Your task = Without including any image, repeat every record exactly.

Before-and-after scene images
------------------------------------
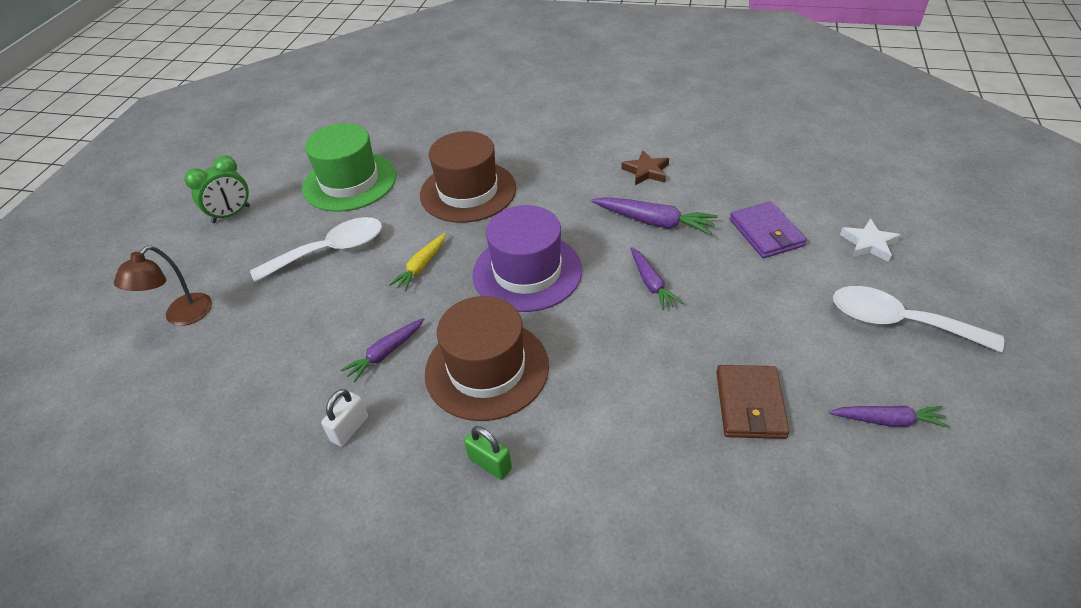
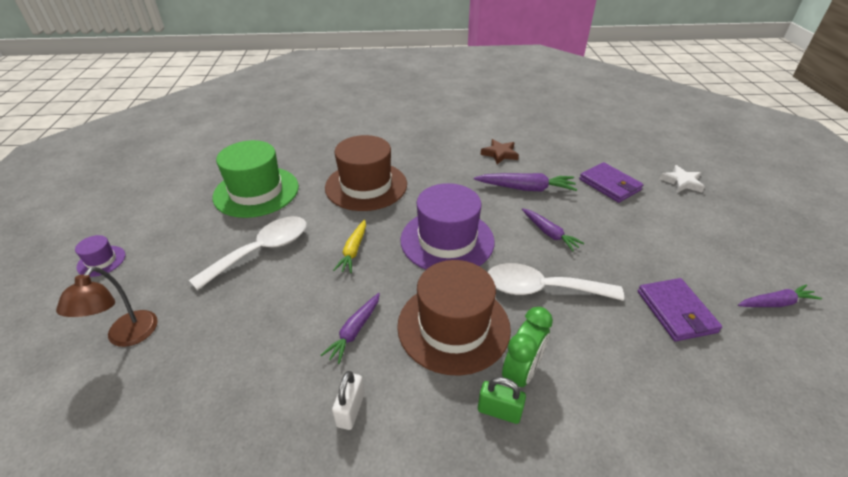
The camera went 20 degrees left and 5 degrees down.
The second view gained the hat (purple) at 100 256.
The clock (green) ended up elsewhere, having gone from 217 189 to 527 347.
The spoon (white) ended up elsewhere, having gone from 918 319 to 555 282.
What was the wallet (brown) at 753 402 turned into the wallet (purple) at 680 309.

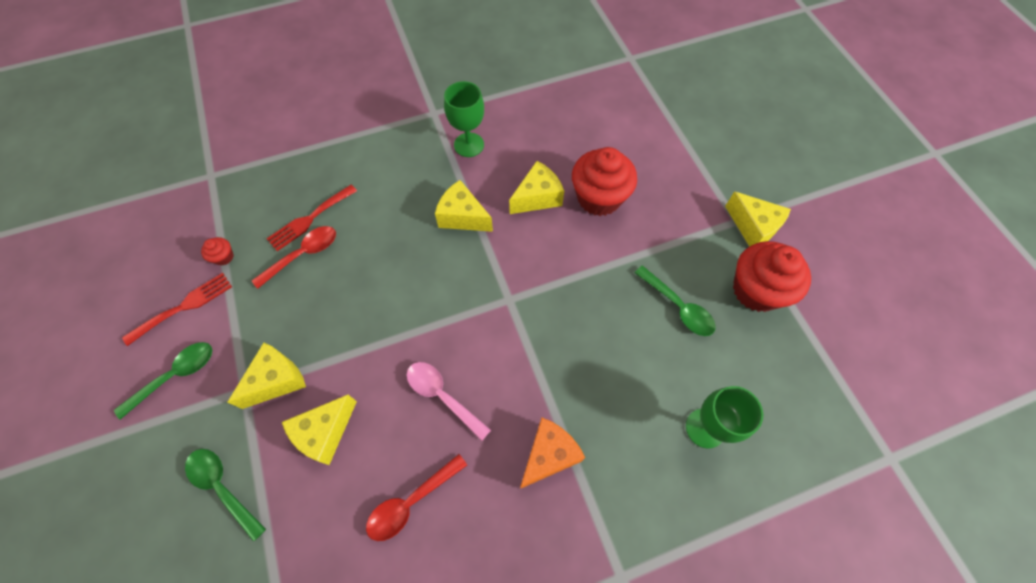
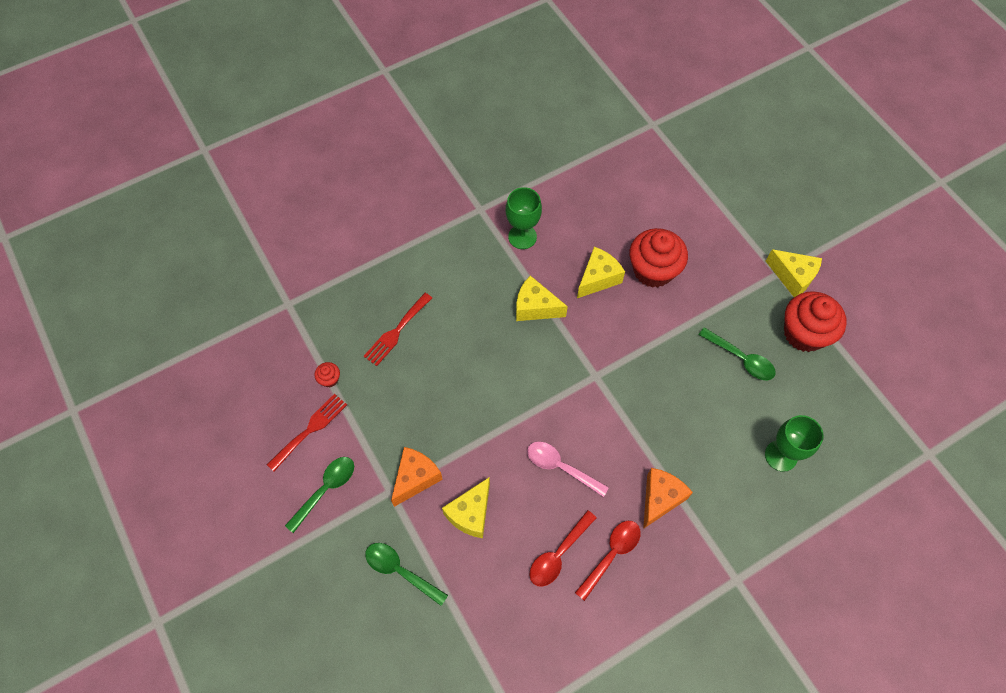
The camera went 10 degrees left and 0 degrees up.
The spoon (red) ended up elsewhere, having gone from 294 257 to 608 561.
What was the cheese (yellow) at 266 376 turned into the cheese (orange) at 417 477.

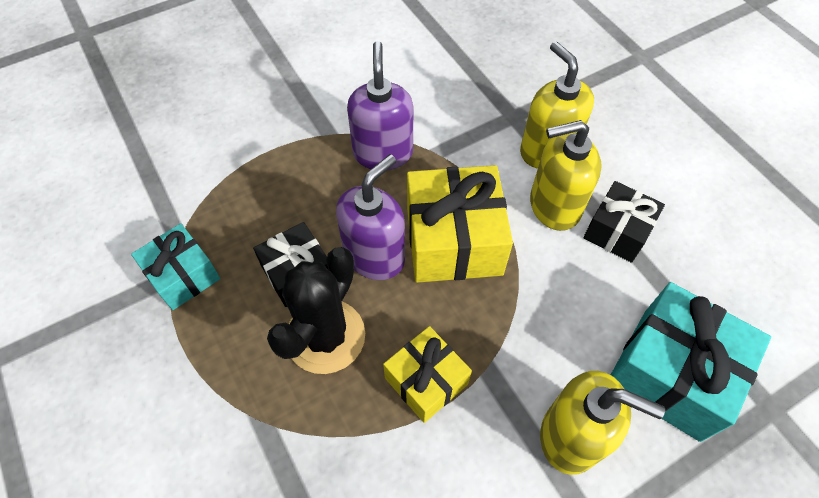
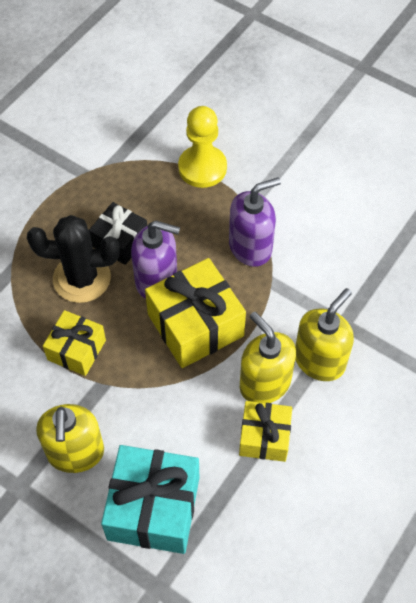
The camera went 65 degrees right and 0 degrees up.
The second view lost the gift (turquoise) at 175 266.
The second view gained the pawn (yellow) at 202 147.
What was the gift (black) at 624 222 turned into the gift (yellow) at 265 431.

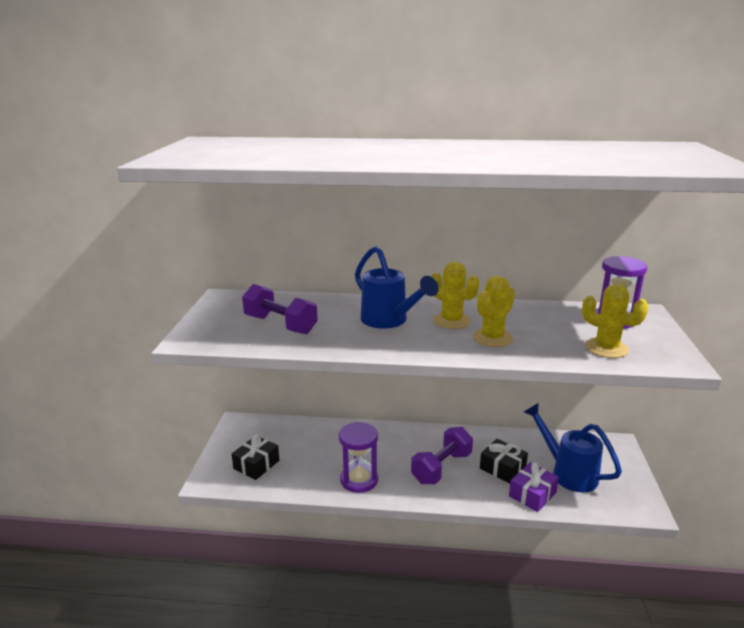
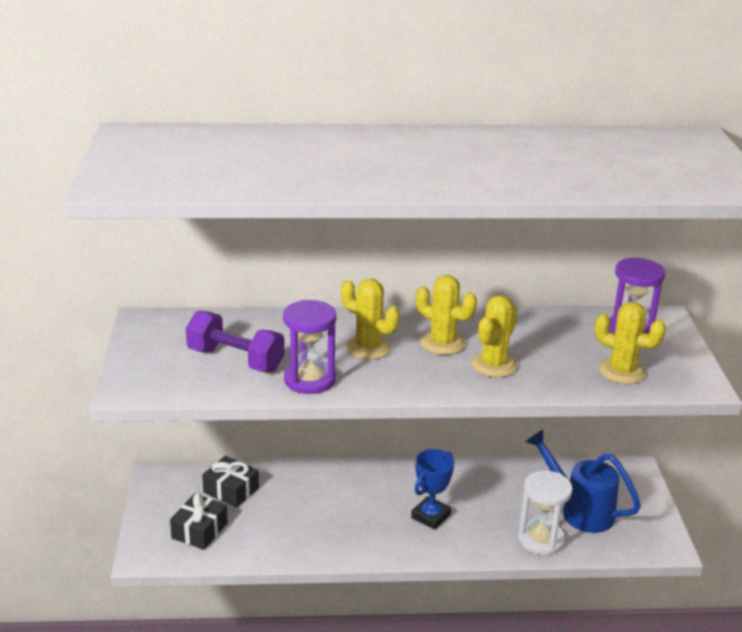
The camera went 10 degrees left and 5 degrees up.
The hourglass (purple) ended up elsewhere, having gone from 358 457 to 310 347.
The gift (black) ended up elsewhere, having gone from 504 461 to 230 482.
Where the watering can (blue) stood at 397 287, the cactus (yellow) came to stand at 370 319.
Where the dumbbell (purple) stood at 442 455, the trophy (blue) came to stand at 432 489.
Where the gift (purple) stood at 534 487, the hourglass (white) came to stand at 545 512.

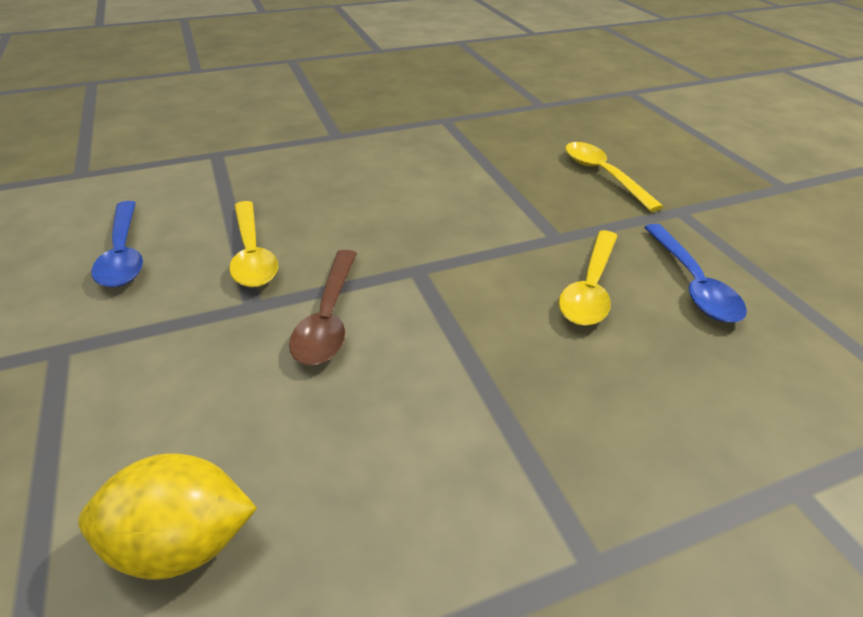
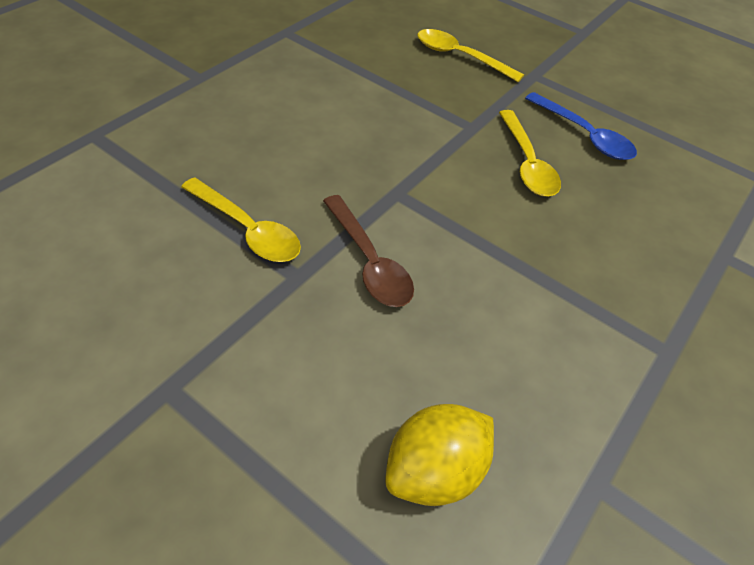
The camera went 35 degrees left and 10 degrees up.
The second view lost the spoon (blue) at 117 244.

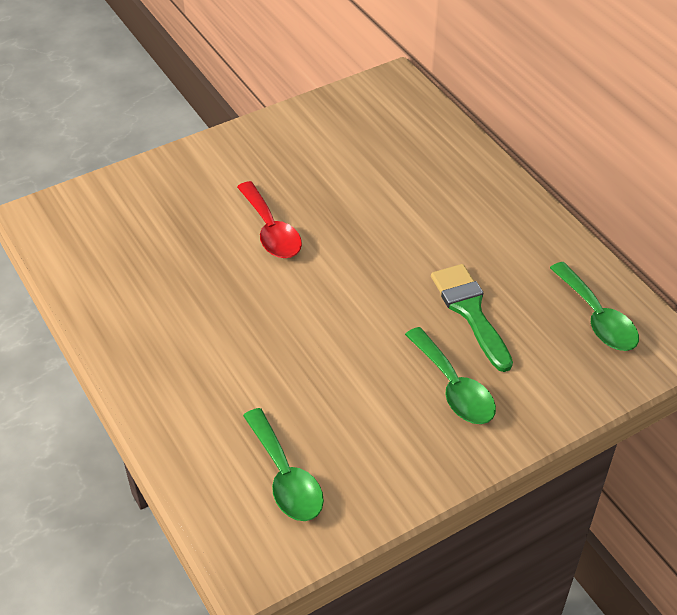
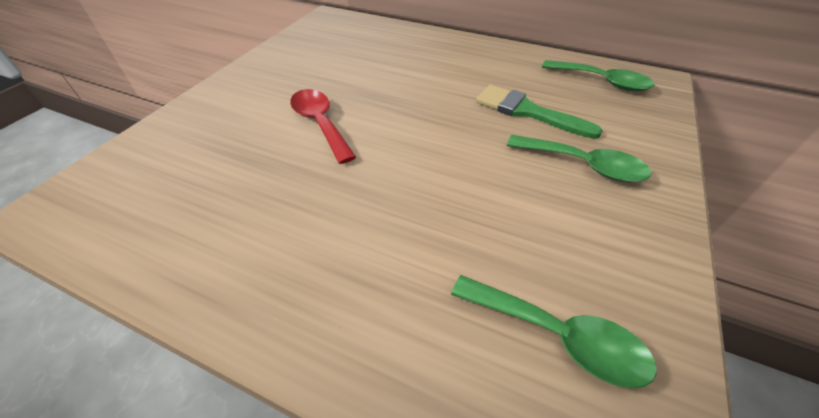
The camera went 35 degrees left and 0 degrees up.
The spoon (red) at 269 219 ended up facing another way, 150 degrees counterclockwise from before.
------------------------------------
Finished exercise =
The camera went 20 degrees left and 5 degrees down.
The second view gained the hat (purple) at 100 256.
The clock (green) ended up elsewhere, having gone from 217 189 to 527 347.
The spoon (white) ended up elsewhere, having gone from 918 319 to 555 282.
What was the wallet (brown) at 753 402 turned into the wallet (purple) at 680 309.

The camera went 10 degrees left and 0 degrees up.
The spoon (red) ended up elsewhere, having gone from 294 257 to 608 561.
What was the cheese (yellow) at 266 376 turned into the cheese (orange) at 417 477.

The camera went 65 degrees right and 0 degrees up.
The second view lost the gift (turquoise) at 175 266.
The second view gained the pawn (yellow) at 202 147.
What was the gift (black) at 624 222 turned into the gift (yellow) at 265 431.

The camera went 10 degrees left and 5 degrees up.
The hourglass (purple) ended up elsewhere, having gone from 358 457 to 310 347.
The gift (black) ended up elsewhere, having gone from 504 461 to 230 482.
Where the watering can (blue) stood at 397 287, the cactus (yellow) came to stand at 370 319.
Where the dumbbell (purple) stood at 442 455, the trophy (blue) came to stand at 432 489.
Where the gift (purple) stood at 534 487, the hourglass (white) came to stand at 545 512.

The camera went 35 degrees left and 10 degrees up.
The second view lost the spoon (blue) at 117 244.

The camera went 35 degrees left and 0 degrees up.
The spoon (red) at 269 219 ended up facing another way, 150 degrees counterclockwise from before.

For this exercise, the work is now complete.